Activity
A faithful copy of all the data is the goal; omit the pictures.

Object correspondence data
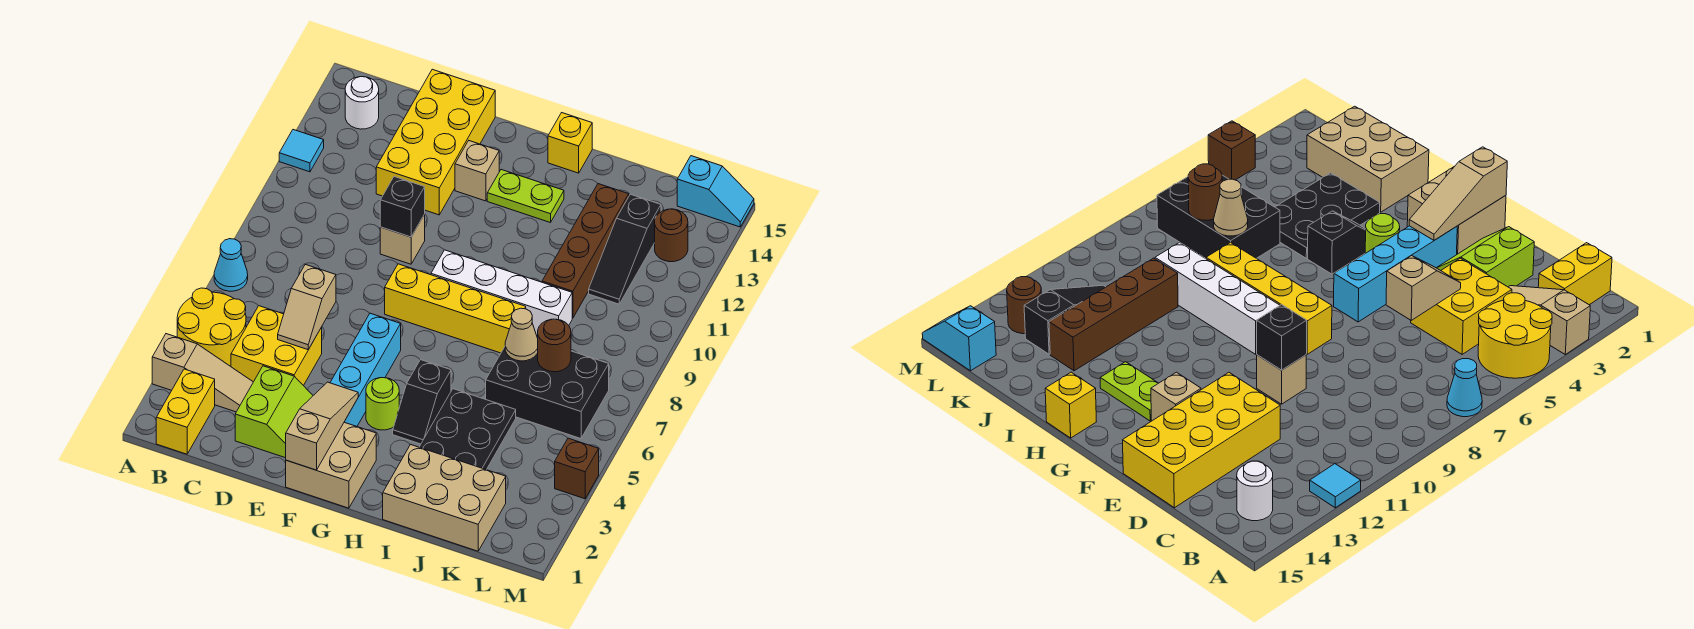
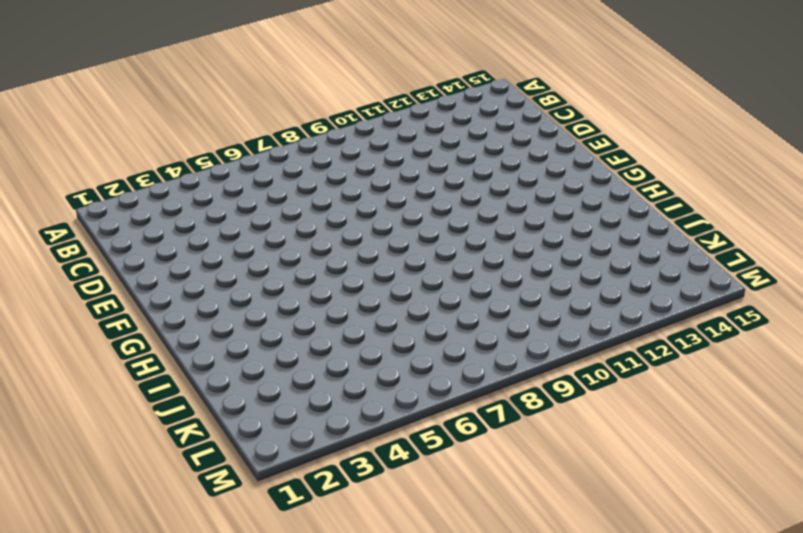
none -> tan 1x3 slope [152,334,253,412]
none -> yellow 2x2 round brick [177,288,246,366]
none -> cyan 1x1 cone [214,239,248,291]
none -> cyan 1x1 tile [279,130,324,172]

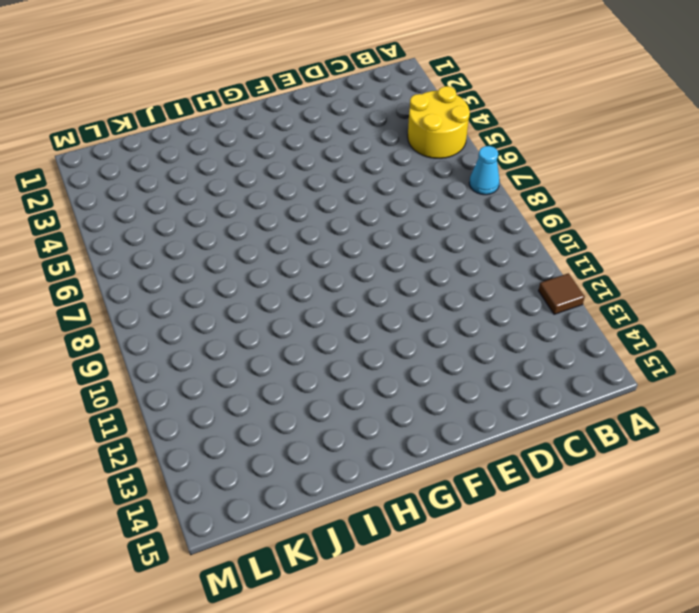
brown 1x1 tile [538,273,585,314] -> cyan 1x1 tile [279,130,324,172]
none -> tan 1x3 slope [152,334,253,412]
none -> yellow 1x2 brick [156,369,215,454]
none -> white 1x1 round brick [345,77,379,129]
none -> yellow 2x2 brick [231,306,322,386]

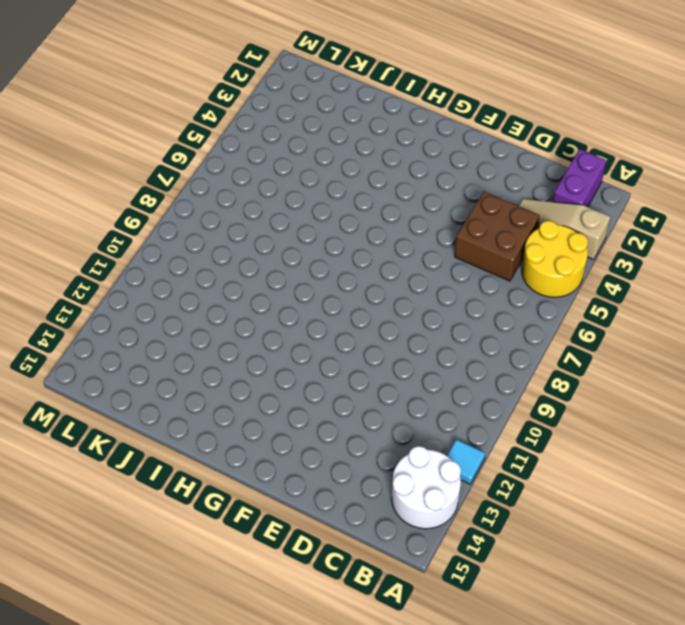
white 2x2 round brick [392,446,461,529] -> white 1x1 round brick [345,77,379,129]
purple 1x2 brick [553,149,606,207] -> yellow 1x2 brick [156,369,215,454]
brown 2x2 brick [455,192,539,281] -> yellow 2x2 brick [231,306,322,386]
none -> cyan 1x1 cone [214,239,248,291]
none -> lime 2x2 slope [235,366,313,458]
none -> yellow 2x4 brick [376,69,495,215]
none -> tan 1x1 brick [380,214,425,264]

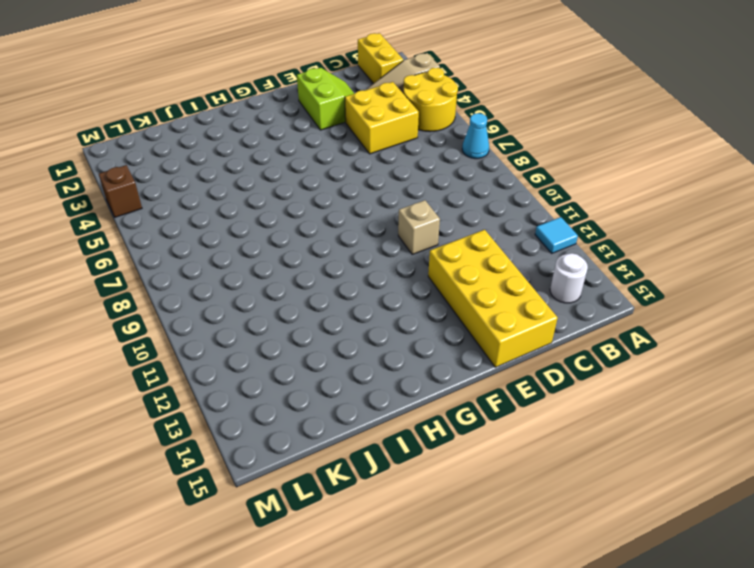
lime 2x2 slope [297,68,355,130] -> lime 2x2 slope turned to [235,366,313,458]
none -> tan 2x2 brick [286,422,376,508]
none -> cyan 1x4 brick [330,313,401,426]
none -> yellow 1x4 brick [385,264,526,353]
none -> tan 1x1 brick [455,141,499,201]

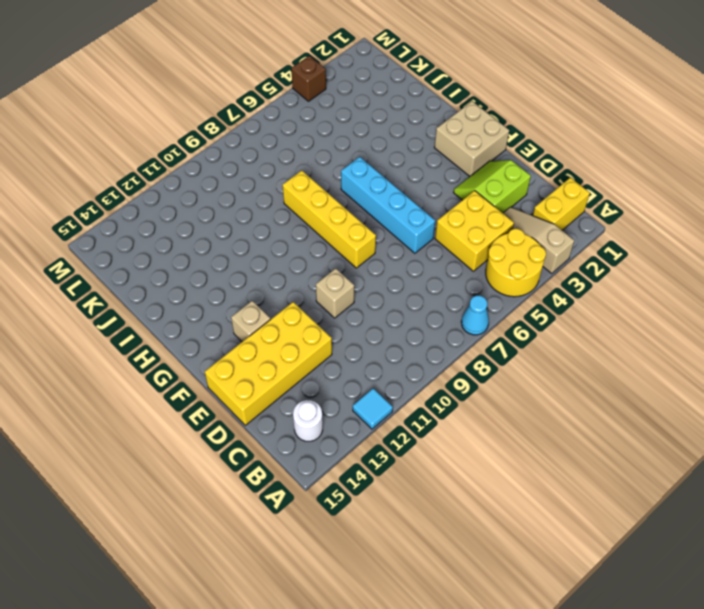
cyan 1x4 brick [341,157,435,253] -> cyan 1x4 brick turned to [330,313,401,426]
none -> lime 1x1 round brick [366,378,399,430]
none -> white 1x4 brick [431,250,572,336]
none -> lime 1x2 plate [487,170,564,223]
none -> black 1x2 slope [393,360,451,444]

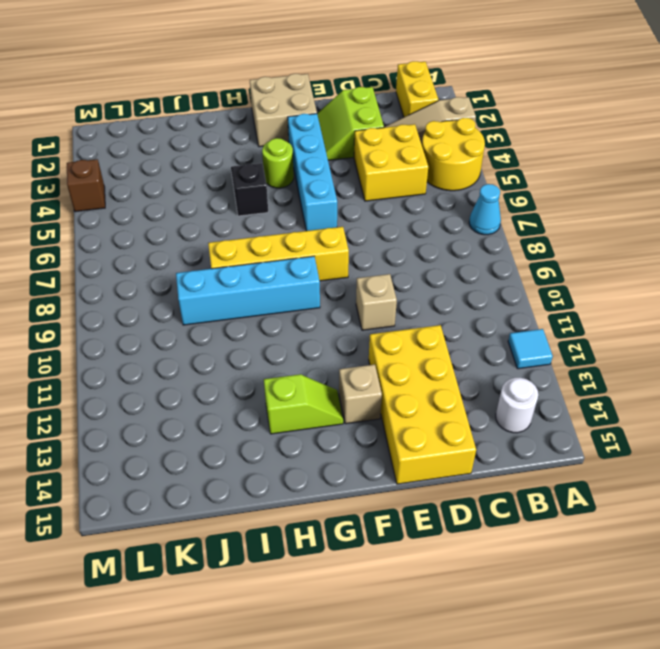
cyan 1x4 brick [176,256,320,325] -> white 1x4 brick [431,250,572,336]
lime 1x2 slope [264,374,343,434] -> lime 1x2 plate [487,170,564,223]
none -> yellow 1x1 brick [548,113,592,173]
none -> tan 2x3 brick [383,445,506,551]
none -> black 2x3 plate [420,389,516,470]
none -> black 2x3 brick [486,347,609,439]

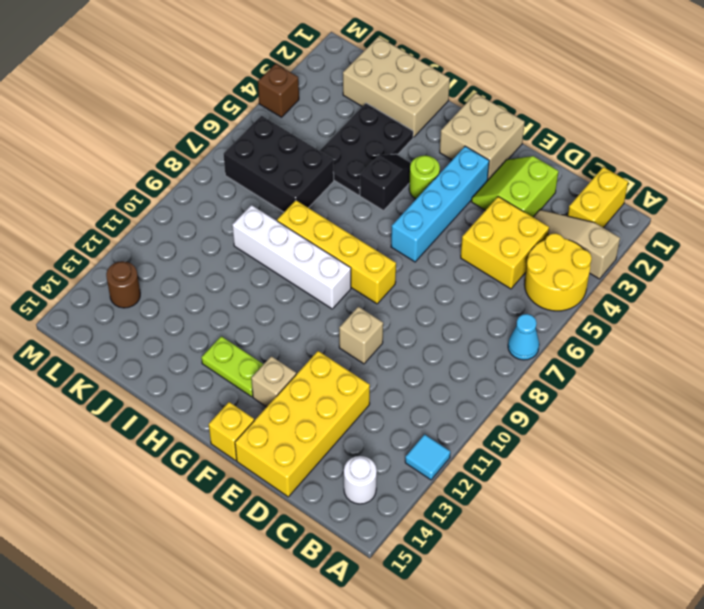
yellow 1x1 brick [209,402,254,460] -> yellow 1x1 brick moved to [548,113,592,173]
none -> brown 1x4 brick [542,184,629,318]
none -> black 1x3 slope [589,194,661,304]
none -> cyan 1x2 slope [677,156,754,227]
none -> tan 1x2 slope [278,264,336,350]

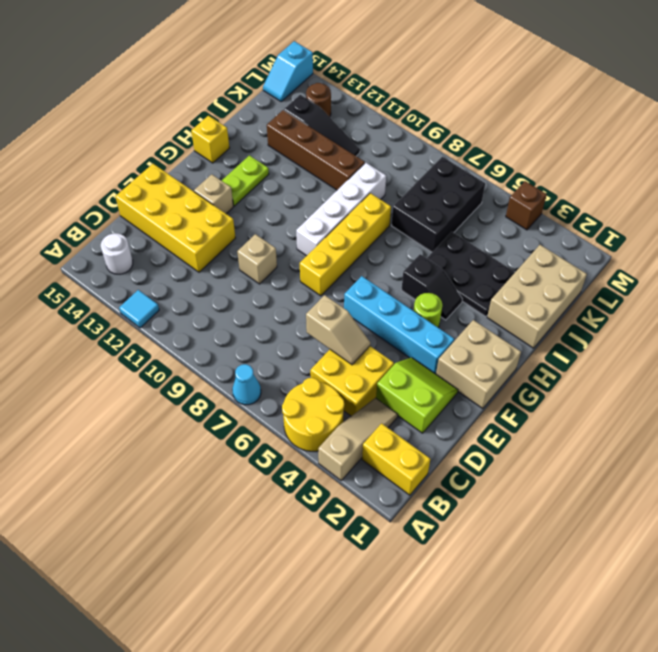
cyan 1x2 slope [263,41,313,101] -> cyan 1x2 slope turned to [677,156,754,227]
none -> black 1x1 brick [380,177,425,237]
none -> tan 1x3 slope [286,382,358,470]
none -> tan 1x1 cone [505,308,538,361]
none -> brown 1x1 round brick [538,319,571,372]

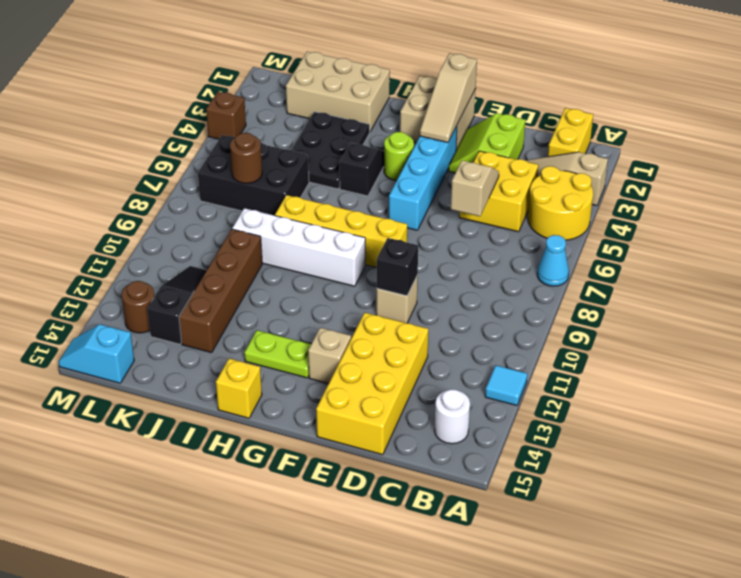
none -> tan 1x1 cone [505,308,538,361]

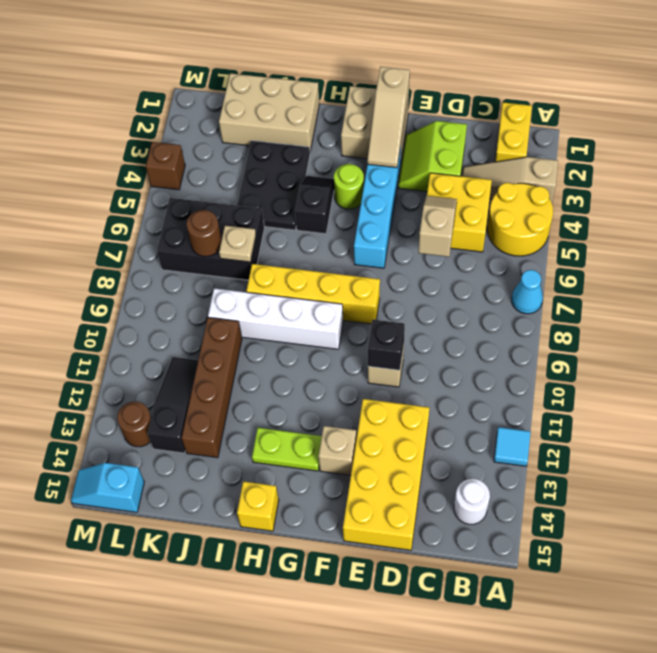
tan 1x1 plate [219,226,256,262] -> tan 1x1 cone [505,308,538,361]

Answer to the problem
none -> tan 1x3 slope [152,334,253,412]
none -> yellow 2x2 round brick [177,288,246,366]
none -> cyan 1x1 cone [214,239,248,291]
none -> cyan 1x1 tile [279,130,324,172]

brown 1x1 tile [538,273,585,314] -> cyan 1x1 tile [279,130,324,172]
none -> tan 1x3 slope [152,334,253,412]
none -> yellow 1x2 brick [156,369,215,454]
none -> white 1x1 round brick [345,77,379,129]
none -> yellow 2x2 brick [231,306,322,386]

white 2x2 round brick [392,446,461,529] -> white 1x1 round brick [345,77,379,129]
purple 1x2 brick [553,149,606,207] -> yellow 1x2 brick [156,369,215,454]
brown 2x2 brick [455,192,539,281] -> yellow 2x2 brick [231,306,322,386]
none -> cyan 1x1 cone [214,239,248,291]
none -> lime 2x2 slope [235,366,313,458]
none -> yellow 2x4 brick [376,69,495,215]
none -> tan 1x1 brick [380,214,425,264]

lime 2x2 slope [297,68,355,130] -> lime 2x2 slope turned to [235,366,313,458]
none -> tan 2x2 brick [286,422,376,508]
none -> cyan 1x4 brick [330,313,401,426]
none -> yellow 1x4 brick [385,264,526,353]
none -> tan 1x1 brick [455,141,499,201]

cyan 1x4 brick [341,157,435,253] -> cyan 1x4 brick turned to [330,313,401,426]
none -> lime 1x1 round brick [366,378,399,430]
none -> white 1x4 brick [431,250,572,336]
none -> lime 1x2 plate [487,170,564,223]
none -> black 1x2 slope [393,360,451,444]

cyan 1x4 brick [176,256,320,325] -> white 1x4 brick [431,250,572,336]
lime 1x2 slope [264,374,343,434] -> lime 1x2 plate [487,170,564,223]
none -> yellow 1x1 brick [548,113,592,173]
none -> tan 2x3 brick [383,445,506,551]
none -> black 2x3 plate [420,389,516,470]
none -> black 2x3 brick [486,347,609,439]

yellow 1x1 brick [209,402,254,460] -> yellow 1x1 brick moved to [548,113,592,173]
none -> brown 1x4 brick [542,184,629,318]
none -> black 1x3 slope [589,194,661,304]
none -> cyan 1x2 slope [677,156,754,227]
none -> tan 1x2 slope [278,264,336,350]

cyan 1x2 slope [263,41,313,101] -> cyan 1x2 slope turned to [677,156,754,227]
none -> black 1x1 brick [380,177,425,237]
none -> tan 1x3 slope [286,382,358,470]
none -> tan 1x1 cone [505,308,538,361]
none -> brown 1x1 round brick [538,319,571,372]

none -> tan 1x1 cone [505,308,538,361]

tan 1x1 plate [219,226,256,262] -> tan 1x1 cone [505,308,538,361]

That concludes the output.